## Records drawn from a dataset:
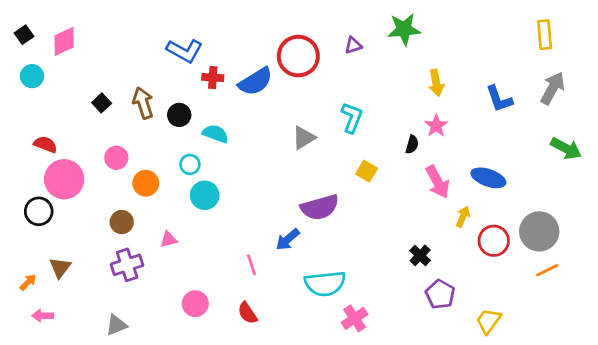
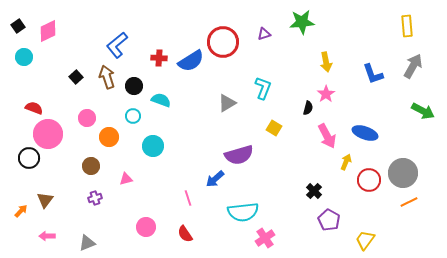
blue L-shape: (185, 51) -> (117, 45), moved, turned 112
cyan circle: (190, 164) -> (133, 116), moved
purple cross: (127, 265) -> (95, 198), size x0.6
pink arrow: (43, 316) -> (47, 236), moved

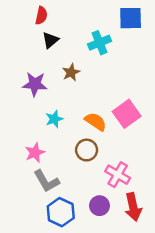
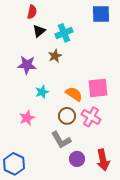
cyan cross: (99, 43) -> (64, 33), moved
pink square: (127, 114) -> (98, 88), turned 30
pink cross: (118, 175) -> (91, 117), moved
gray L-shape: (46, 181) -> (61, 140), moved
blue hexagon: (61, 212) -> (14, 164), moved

--

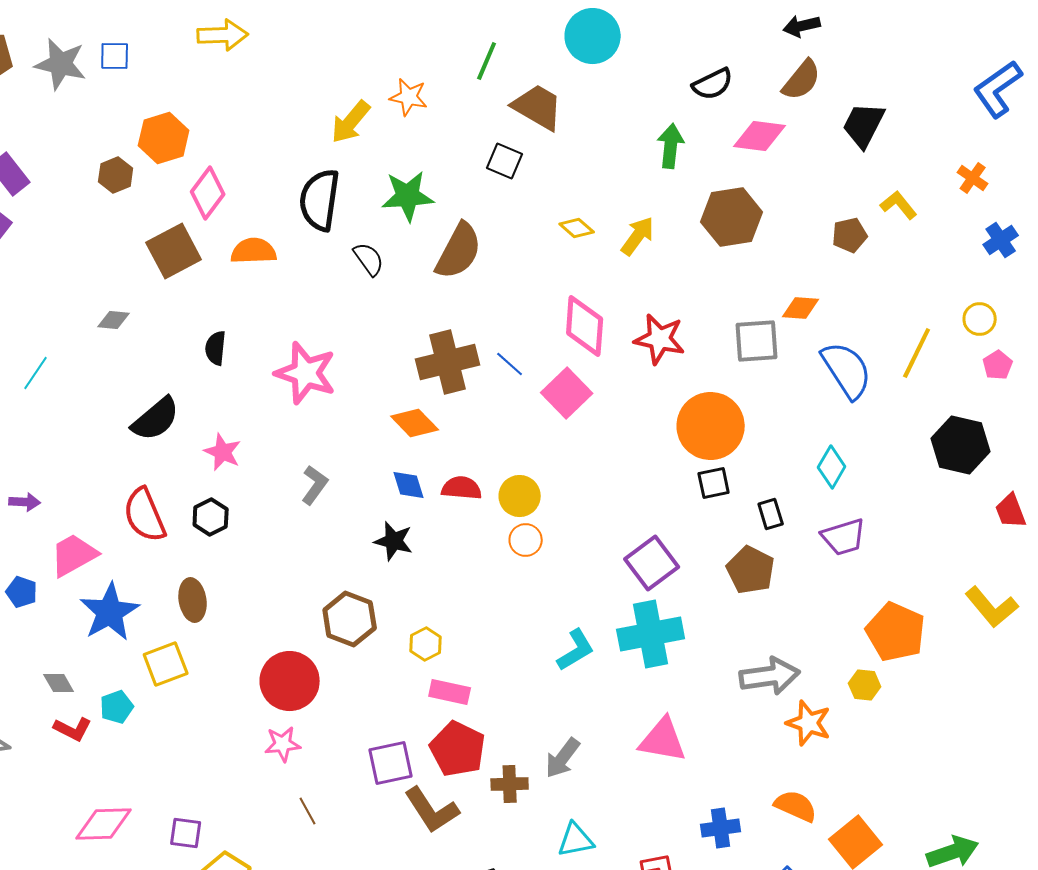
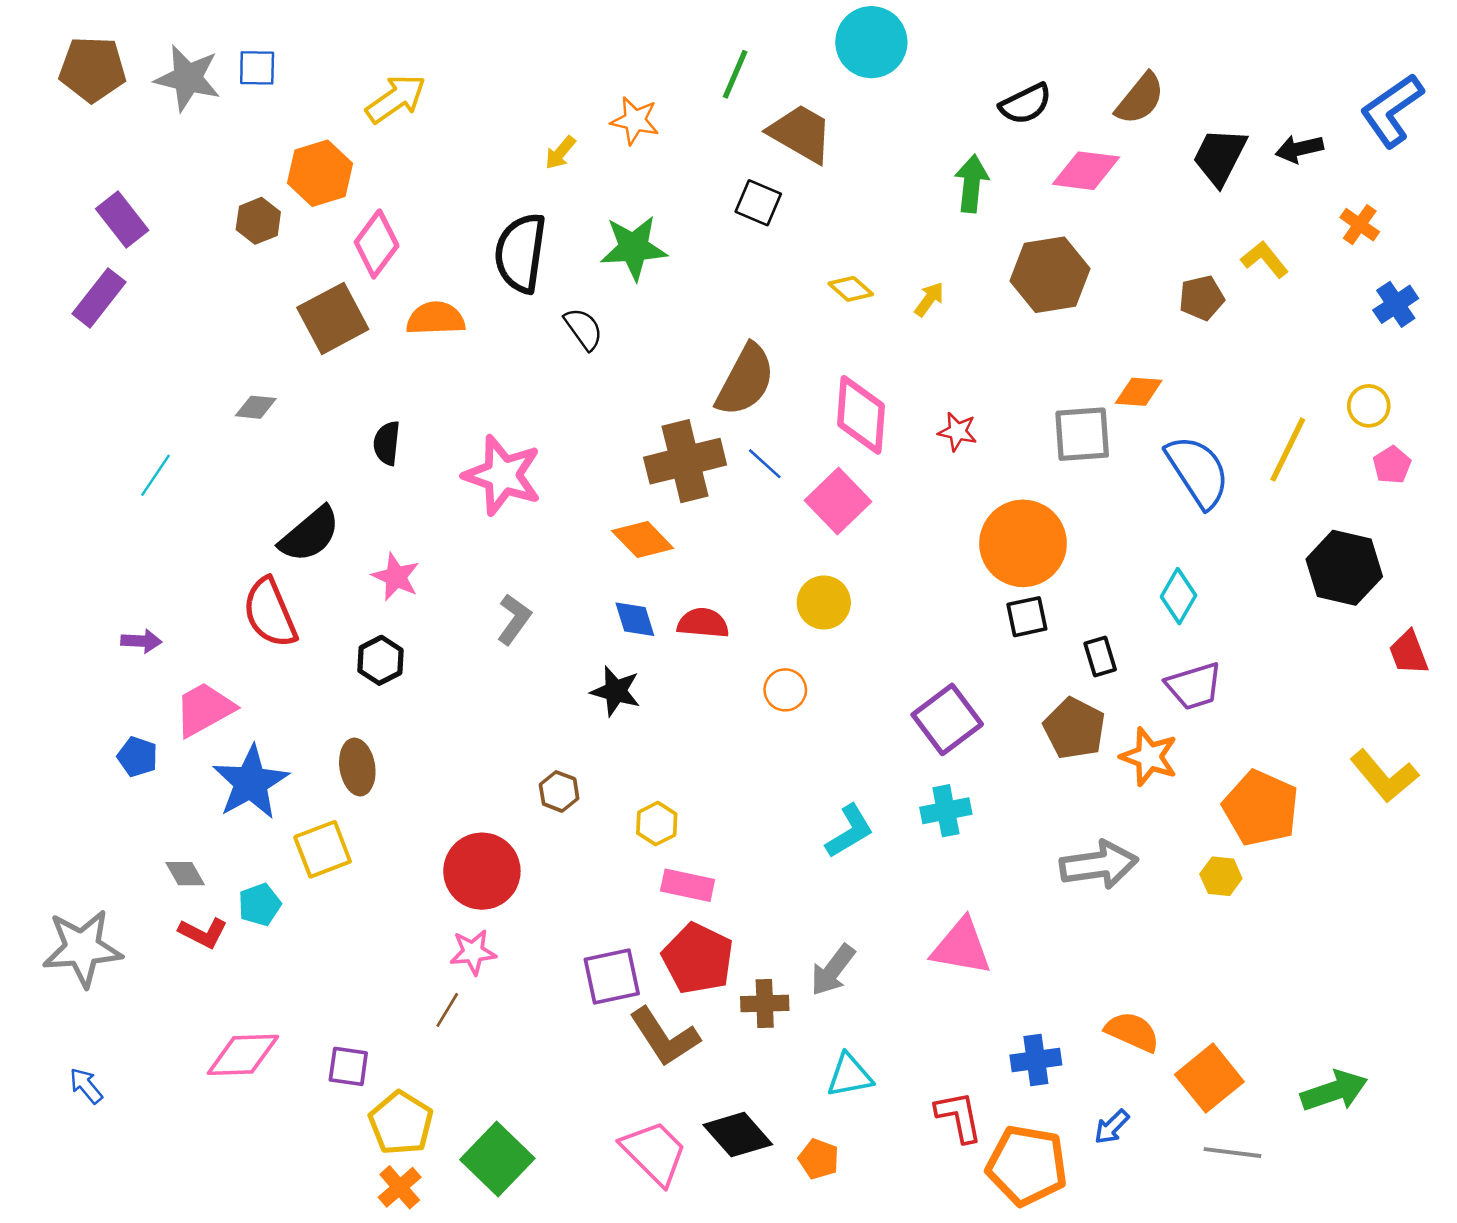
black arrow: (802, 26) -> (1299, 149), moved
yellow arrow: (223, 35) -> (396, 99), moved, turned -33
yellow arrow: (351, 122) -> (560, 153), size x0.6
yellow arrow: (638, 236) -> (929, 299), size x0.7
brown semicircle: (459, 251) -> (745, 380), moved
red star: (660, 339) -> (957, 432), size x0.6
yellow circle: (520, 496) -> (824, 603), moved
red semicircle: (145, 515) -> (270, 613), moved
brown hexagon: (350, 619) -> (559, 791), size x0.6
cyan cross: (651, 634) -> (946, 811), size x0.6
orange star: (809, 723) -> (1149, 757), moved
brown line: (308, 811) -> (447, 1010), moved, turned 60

## Action item:
A single number is required: the count of lines in the data above that include the word "cyan".

## Answer to this problem:
3